(Beginning of INPUT)
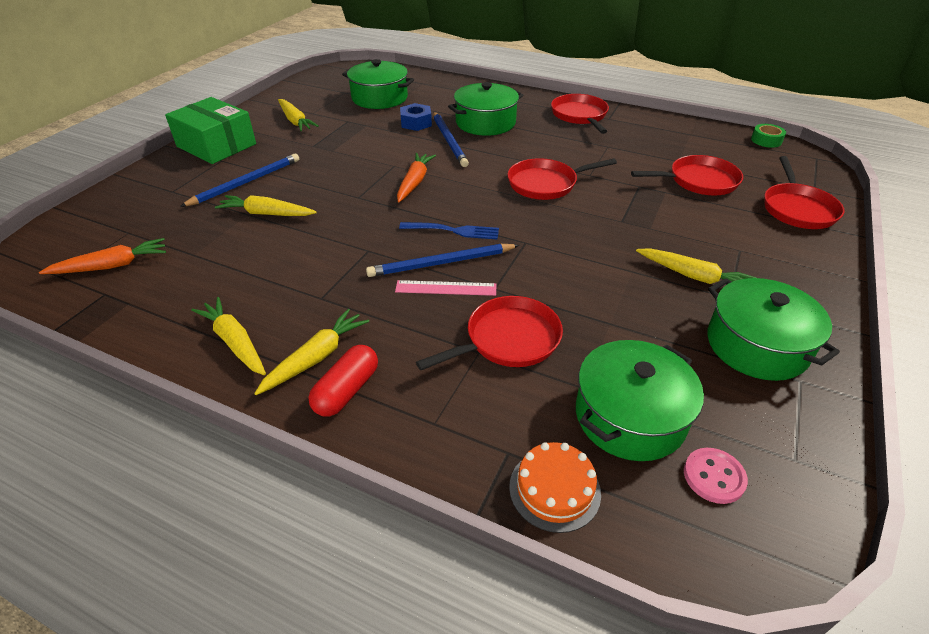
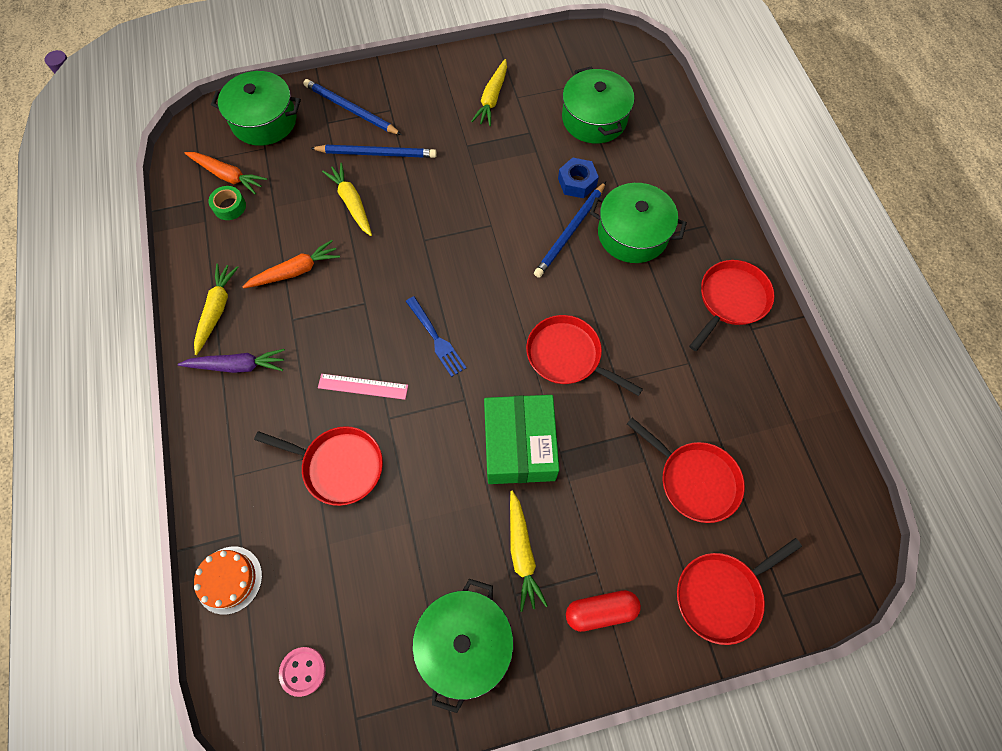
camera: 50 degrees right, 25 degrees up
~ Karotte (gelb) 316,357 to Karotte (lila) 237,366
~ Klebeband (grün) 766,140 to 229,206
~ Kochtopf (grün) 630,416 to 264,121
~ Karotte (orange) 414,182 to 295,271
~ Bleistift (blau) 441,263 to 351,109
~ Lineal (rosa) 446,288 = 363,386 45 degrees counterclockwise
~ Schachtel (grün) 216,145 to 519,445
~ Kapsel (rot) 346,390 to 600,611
(End of INPUT)
§ AIM OF THE EXERCISE
Write out each entry exactly; any pictures stay out of the copy.

§ RESPONSE TO THIS TASK
camera: 50 degrees right, 25 degrees up
~ Karotte (gelb) 316,357 to Karotte (lila) 237,366
~ Klebeband (grün) 766,140 to 229,206
~ Kochtopf (grün) 630,416 to 264,121
~ Karotte (orange) 414,182 to 295,271
~ Bleistift (blau) 441,263 to 351,109
~ Lineal (rosa) 446,288 = 363,386 45 degrees counterclockwise
~ Schachtel (grün) 216,145 to 519,445
~ Kapsel (rot) 346,390 to 600,611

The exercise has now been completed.